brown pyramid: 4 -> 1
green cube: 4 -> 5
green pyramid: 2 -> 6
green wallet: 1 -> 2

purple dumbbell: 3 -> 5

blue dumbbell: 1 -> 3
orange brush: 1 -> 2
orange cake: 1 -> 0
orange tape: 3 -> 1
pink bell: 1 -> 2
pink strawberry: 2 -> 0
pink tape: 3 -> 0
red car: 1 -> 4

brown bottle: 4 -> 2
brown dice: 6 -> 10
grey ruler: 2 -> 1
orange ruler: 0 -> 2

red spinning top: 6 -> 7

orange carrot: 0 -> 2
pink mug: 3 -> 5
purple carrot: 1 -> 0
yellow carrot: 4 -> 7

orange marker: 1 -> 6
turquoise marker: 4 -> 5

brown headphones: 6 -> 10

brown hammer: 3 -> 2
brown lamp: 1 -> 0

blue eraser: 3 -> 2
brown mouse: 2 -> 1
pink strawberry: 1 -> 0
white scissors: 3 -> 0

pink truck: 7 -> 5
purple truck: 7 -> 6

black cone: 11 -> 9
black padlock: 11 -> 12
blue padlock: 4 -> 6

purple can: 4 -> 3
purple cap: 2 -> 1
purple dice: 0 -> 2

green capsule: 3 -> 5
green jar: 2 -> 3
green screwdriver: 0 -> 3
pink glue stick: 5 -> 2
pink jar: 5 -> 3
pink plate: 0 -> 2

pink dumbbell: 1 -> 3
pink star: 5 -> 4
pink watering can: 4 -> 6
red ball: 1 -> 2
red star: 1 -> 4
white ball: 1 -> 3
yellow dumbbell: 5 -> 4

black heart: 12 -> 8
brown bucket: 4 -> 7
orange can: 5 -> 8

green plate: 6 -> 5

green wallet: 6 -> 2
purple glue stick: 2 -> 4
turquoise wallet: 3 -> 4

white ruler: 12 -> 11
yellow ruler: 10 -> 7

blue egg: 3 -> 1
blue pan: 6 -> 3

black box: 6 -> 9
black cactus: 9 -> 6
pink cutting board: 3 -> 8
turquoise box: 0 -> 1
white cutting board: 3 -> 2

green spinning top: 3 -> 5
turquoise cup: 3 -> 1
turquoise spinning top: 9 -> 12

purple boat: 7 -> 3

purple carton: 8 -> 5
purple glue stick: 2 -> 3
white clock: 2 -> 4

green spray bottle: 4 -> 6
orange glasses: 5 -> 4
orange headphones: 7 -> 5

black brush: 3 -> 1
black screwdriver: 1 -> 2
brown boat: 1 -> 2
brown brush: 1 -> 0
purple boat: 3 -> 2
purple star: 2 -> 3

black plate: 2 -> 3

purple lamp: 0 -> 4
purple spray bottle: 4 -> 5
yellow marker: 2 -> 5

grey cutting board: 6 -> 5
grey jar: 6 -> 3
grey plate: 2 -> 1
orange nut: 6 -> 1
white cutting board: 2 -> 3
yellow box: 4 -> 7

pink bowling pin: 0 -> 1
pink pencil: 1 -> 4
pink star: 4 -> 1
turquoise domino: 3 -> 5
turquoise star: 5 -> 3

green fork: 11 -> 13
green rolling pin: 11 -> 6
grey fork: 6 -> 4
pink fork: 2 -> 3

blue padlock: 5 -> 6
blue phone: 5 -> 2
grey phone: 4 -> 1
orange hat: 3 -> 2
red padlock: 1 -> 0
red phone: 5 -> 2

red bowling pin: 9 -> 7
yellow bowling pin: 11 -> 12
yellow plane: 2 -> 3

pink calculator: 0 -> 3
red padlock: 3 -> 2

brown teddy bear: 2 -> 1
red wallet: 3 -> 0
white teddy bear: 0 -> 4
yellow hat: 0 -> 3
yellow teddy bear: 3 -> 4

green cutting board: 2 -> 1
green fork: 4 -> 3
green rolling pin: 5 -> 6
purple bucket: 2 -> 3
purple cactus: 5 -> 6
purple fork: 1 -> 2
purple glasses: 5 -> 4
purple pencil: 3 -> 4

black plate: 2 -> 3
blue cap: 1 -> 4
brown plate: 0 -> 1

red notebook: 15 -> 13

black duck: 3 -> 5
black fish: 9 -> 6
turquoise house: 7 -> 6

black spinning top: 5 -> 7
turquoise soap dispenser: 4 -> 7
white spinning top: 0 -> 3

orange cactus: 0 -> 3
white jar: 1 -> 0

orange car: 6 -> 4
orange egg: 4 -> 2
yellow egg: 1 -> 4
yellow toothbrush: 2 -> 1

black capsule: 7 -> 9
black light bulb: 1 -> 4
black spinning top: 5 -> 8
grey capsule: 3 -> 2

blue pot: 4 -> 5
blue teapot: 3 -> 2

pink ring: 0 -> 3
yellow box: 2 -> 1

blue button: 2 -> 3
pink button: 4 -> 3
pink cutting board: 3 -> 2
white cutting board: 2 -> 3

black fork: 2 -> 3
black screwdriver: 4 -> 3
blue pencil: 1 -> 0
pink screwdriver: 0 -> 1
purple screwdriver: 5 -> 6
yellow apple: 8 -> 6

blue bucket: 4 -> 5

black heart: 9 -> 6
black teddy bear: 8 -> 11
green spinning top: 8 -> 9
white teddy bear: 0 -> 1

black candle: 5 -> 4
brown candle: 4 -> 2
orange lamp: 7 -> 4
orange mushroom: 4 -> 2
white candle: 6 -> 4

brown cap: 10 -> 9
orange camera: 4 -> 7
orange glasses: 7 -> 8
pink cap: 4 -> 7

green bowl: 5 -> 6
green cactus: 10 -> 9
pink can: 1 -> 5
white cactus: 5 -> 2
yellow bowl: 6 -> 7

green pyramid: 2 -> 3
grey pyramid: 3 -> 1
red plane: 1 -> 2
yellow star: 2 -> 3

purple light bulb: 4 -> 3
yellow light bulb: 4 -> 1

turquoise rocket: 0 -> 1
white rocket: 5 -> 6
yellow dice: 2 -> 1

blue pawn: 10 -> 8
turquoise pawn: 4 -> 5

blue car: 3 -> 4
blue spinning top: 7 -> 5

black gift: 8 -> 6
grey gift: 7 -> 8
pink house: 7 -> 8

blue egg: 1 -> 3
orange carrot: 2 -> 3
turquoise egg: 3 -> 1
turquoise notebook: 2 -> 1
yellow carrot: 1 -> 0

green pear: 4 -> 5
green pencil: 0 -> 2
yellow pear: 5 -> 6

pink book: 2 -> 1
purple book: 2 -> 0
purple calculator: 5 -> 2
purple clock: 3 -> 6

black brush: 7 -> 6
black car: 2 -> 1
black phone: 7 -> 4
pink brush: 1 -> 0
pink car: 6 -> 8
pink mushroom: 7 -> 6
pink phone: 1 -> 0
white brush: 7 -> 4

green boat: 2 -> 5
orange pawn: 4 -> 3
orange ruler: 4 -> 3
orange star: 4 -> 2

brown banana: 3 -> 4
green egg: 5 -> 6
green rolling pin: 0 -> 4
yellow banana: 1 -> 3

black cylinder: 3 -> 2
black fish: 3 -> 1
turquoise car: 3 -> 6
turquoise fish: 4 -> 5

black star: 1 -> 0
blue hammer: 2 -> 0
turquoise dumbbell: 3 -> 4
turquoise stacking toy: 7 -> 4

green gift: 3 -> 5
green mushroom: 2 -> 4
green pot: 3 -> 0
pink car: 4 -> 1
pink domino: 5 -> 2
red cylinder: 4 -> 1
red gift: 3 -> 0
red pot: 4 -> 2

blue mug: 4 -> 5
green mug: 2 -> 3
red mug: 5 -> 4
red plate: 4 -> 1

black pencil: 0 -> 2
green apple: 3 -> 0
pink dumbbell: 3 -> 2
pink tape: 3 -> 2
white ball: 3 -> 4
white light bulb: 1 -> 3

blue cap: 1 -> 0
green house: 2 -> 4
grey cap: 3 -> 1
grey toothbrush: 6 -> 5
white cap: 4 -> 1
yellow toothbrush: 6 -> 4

++++++++

• _Aim of the exercise_
The line with "pink dumbbell: 1 -> 3" marks the end; reproduce exactly every line from the start of the entries up to it, that line included.

• _Output for this exercise_
brown pyramid: 4 -> 1
green cube: 4 -> 5
green pyramid: 2 -> 6
green wallet: 1 -> 2

purple dumbbell: 3 -> 5

blue dumbbell: 1 -> 3
orange brush: 1 -> 2
orange cake: 1 -> 0
orange tape: 3 -> 1
pink bell: 1 -> 2
pink strawberry: 2 -> 0
pink tape: 3 -> 0
red car: 1 -> 4

brown bottle: 4 -> 2
brown dice: 6 -> 10
grey ruler: 2 -> 1
orange ruler: 0 -> 2

red spinning top: 6 -> 7

orange carrot: 0 -> 2
pink mug: 3 -> 5
purple carrot: 1 -> 0
yellow carrot: 4 -> 7

orange marker: 1 -> 6
turquoise marker: 4 -> 5

brown headphones: 6 -> 10

brown hammer: 3 -> 2
brown lamp: 1 -> 0

blue eraser: 3 -> 2
brown mouse: 2 -> 1
pink strawberry: 1 -> 0
white scissors: 3 -> 0

pink truck: 7 -> 5
purple truck: 7 -> 6

black cone: 11 -> 9
black padlock: 11 -> 12
blue padlock: 4 -> 6

purple can: 4 -> 3
purple cap: 2 -> 1
purple dice: 0 -> 2

green capsule: 3 -> 5
green jar: 2 -> 3
green screwdriver: 0 -> 3
pink glue stick: 5 -> 2
pink jar: 5 -> 3
pink plate: 0 -> 2

pink dumbbell: 1 -> 3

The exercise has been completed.